PROBLEM DETAILS
Using the data that follows, output only the lines from the line with "(630, 301) = (361, 361): pink" up to and including the line with "(398, 157) = (421, 72): red", exactly, leaving pictures aside.

(Scene comparison data)

Start of Block

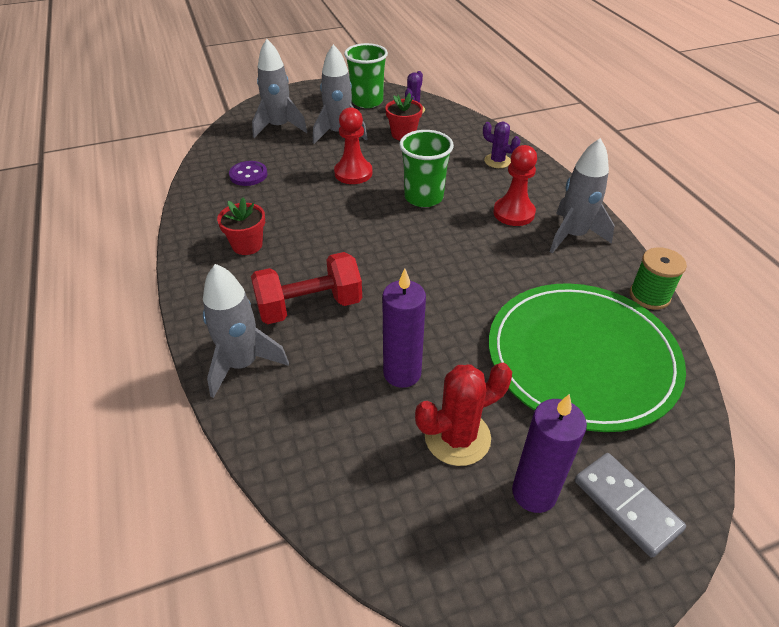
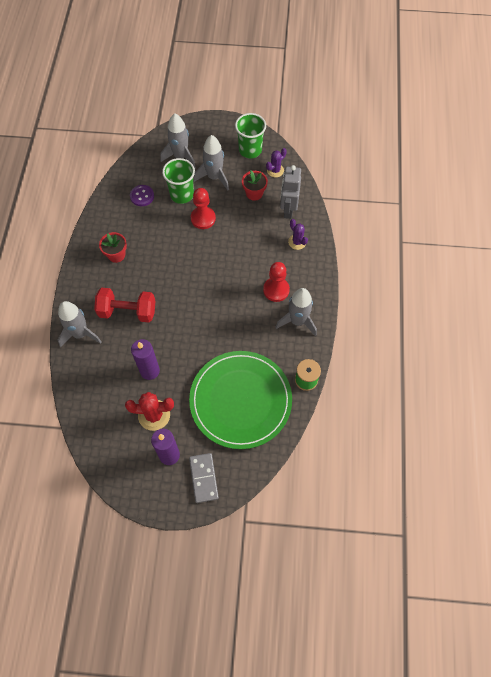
camera: 25 degrees right, 20 degrees up
(423, 197) = (232, 256): green cup -> green cup (182, 194)
(459, 136) = (288, 209): none -> grey robot

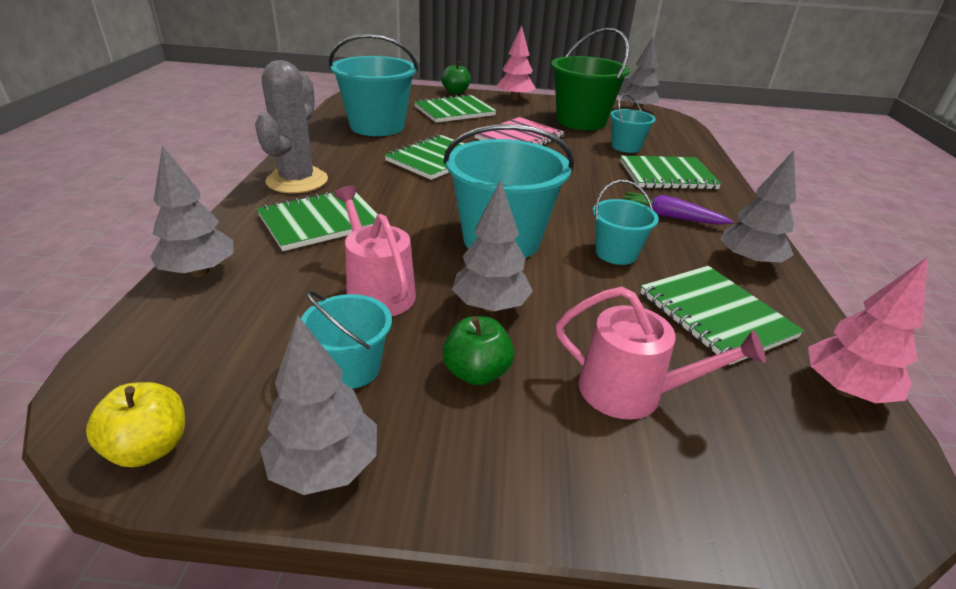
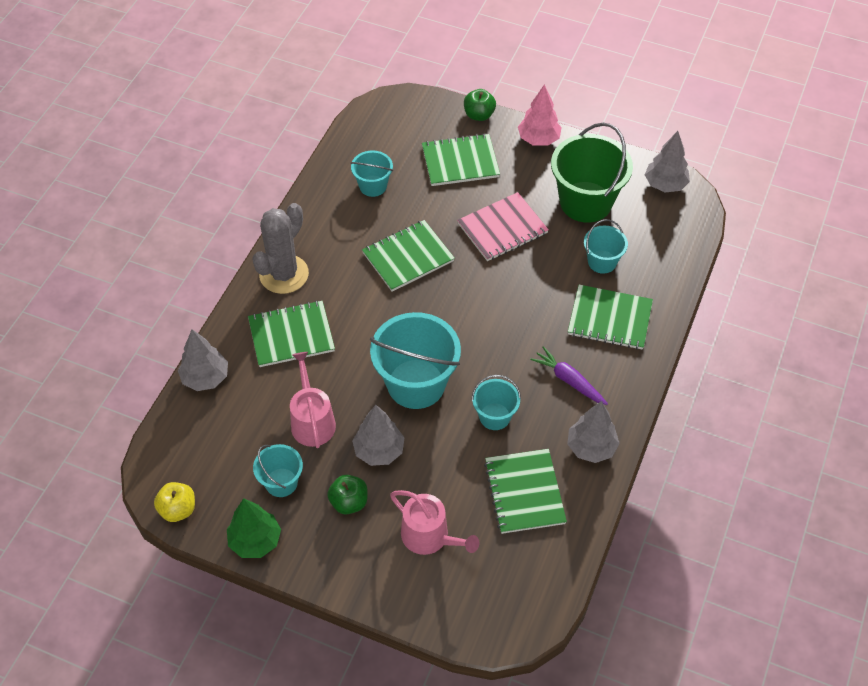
camera: 20 degrees right, 20 degrees up
(324, 466) = (255, 541): grey tree -> green tree
(377, 126) = (373, 186): turquoise bucket -> turquoise bucket, size x0.53
(844, 390) = (558, 567): pink tree -> none

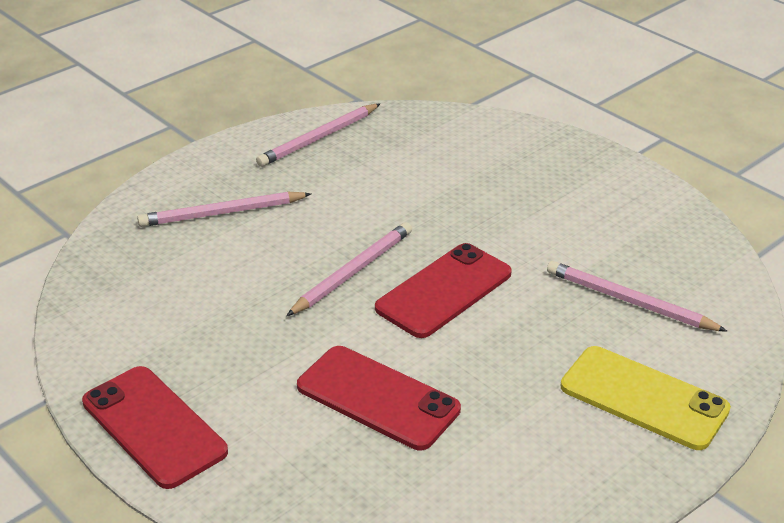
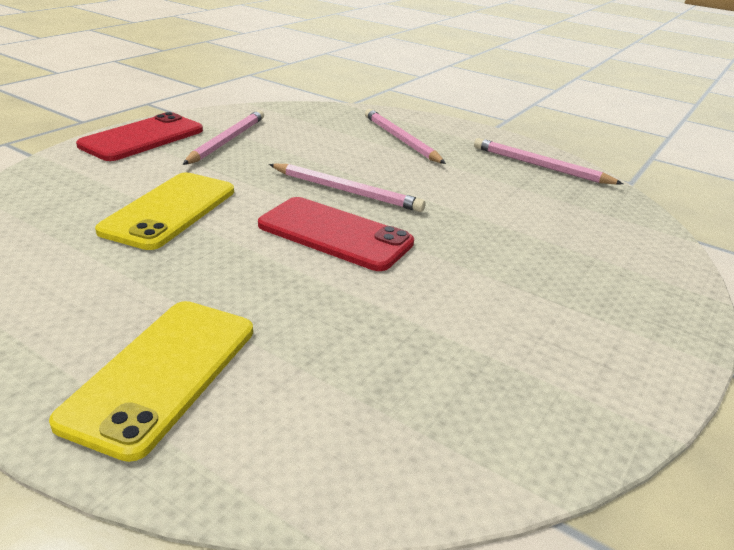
camera: 75 degrees right, 5 degrees down
(377, 398) = (169, 210): red phone -> yellow phone
(630, 301) = (361, 361): pink pencil -> pink pencil (227, 141)

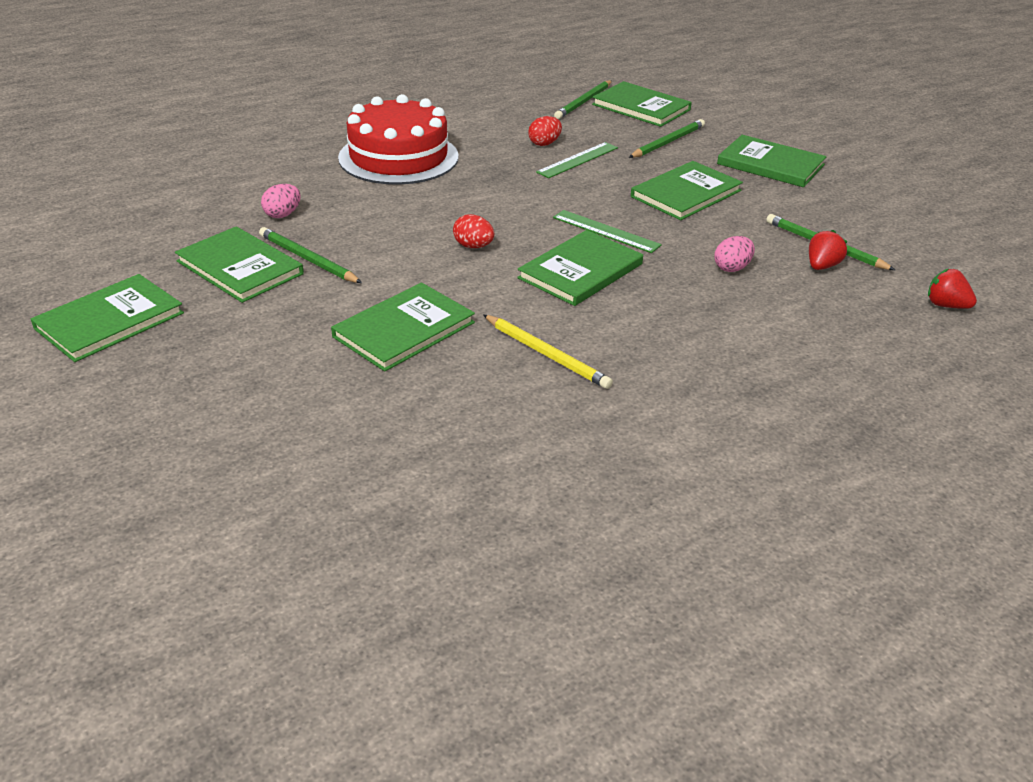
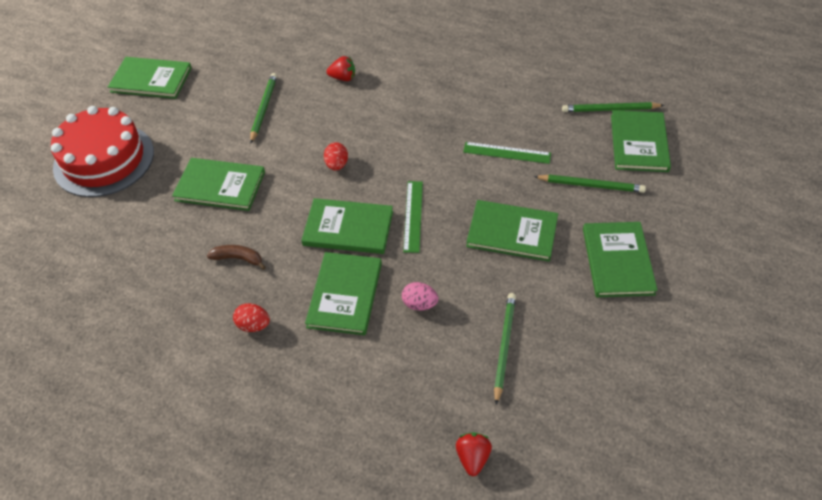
camera: 60 degrees right, 15 degrees up
(240, 268) = (234, 90): green book -> green book (345, 295)
(283, 215) = (304, 70): pink egg -> none
(398, 157) = (421, 72): red cake -> red cake (104, 160)
(544, 143) = (515, 124): red egg -> red egg (253, 325)
(546, 354) = (238, 259): yellow pencil -> brown banana
(822, 266) = (468, 356): red strawberry -> red strawberry (343, 78)

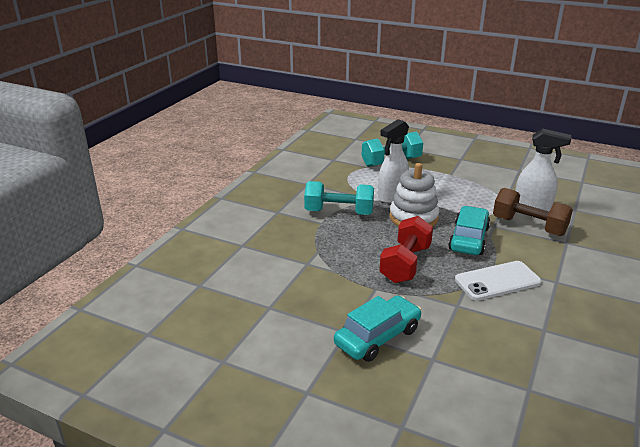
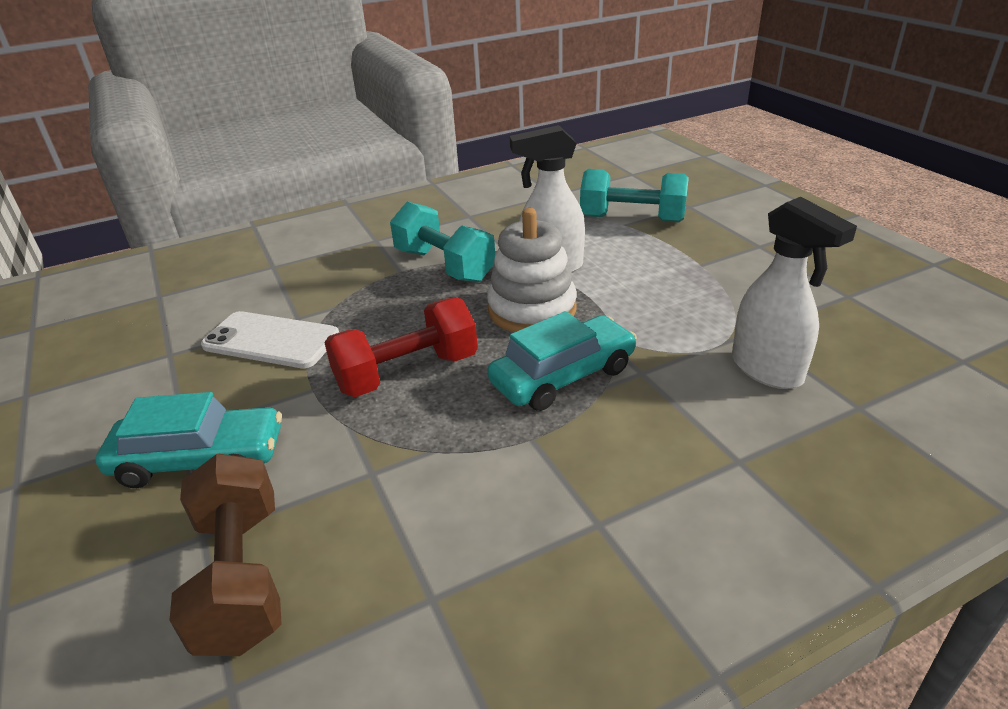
camera: 40 degrees right, 5 degrees up
(497, 281) = (495, 467): white phone -> white phone (271, 340)
(529, 226) = (707, 399): brown dumbbell -> brown dumbbell (242, 577)

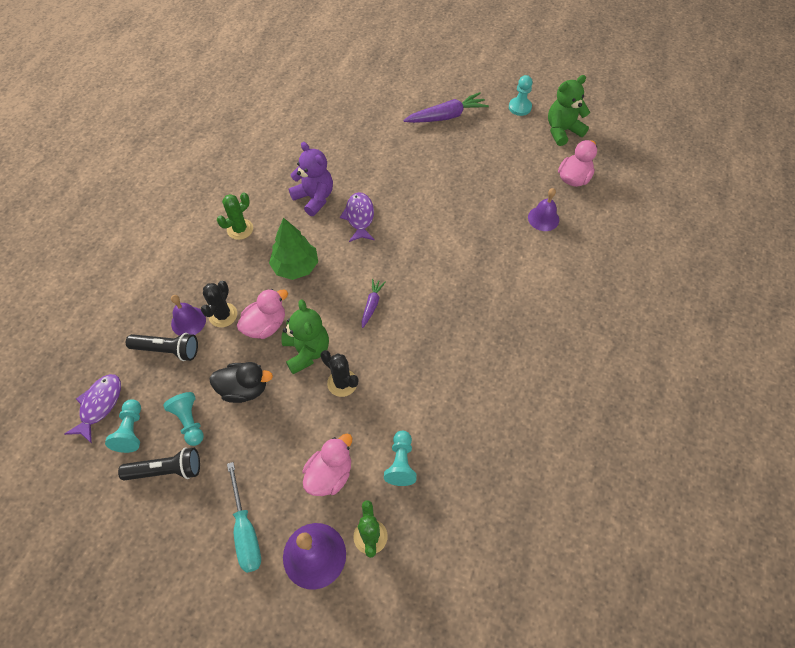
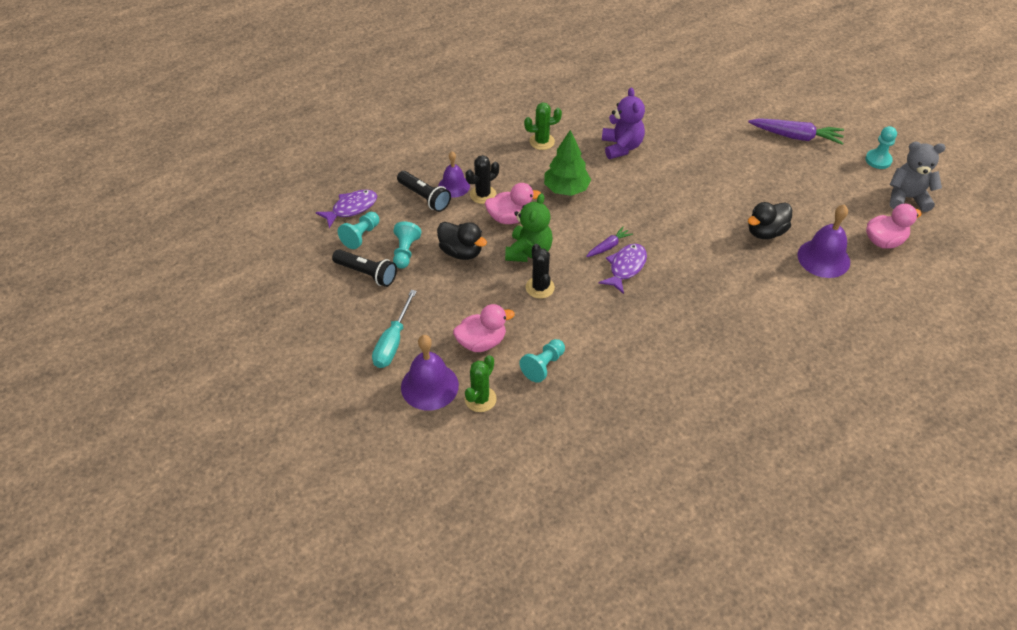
camera: 35 degrees right, 10 degrees down
(359, 217) = (649, 178): purple fish -> purple fish (625, 267)
(485, 218) = (765, 232): none -> black duck
(543, 218) = (823, 258): purple bell -> purple bell, size x1.52
(562, 131) = (907, 198): green teddy bear -> grey teddy bear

End of Block

COMPLETED EXERCISE
(630, 301) = (361, 361): pink pencil -> pink pencil (227, 141)

camera: 60 degrees right, 15 degrees up
(240, 268) = (234, 90): green book -> green book (345, 295)
(283, 215) = (304, 70): pink egg -> none
(398, 157) = (421, 72): red cake -> red cake (104, 160)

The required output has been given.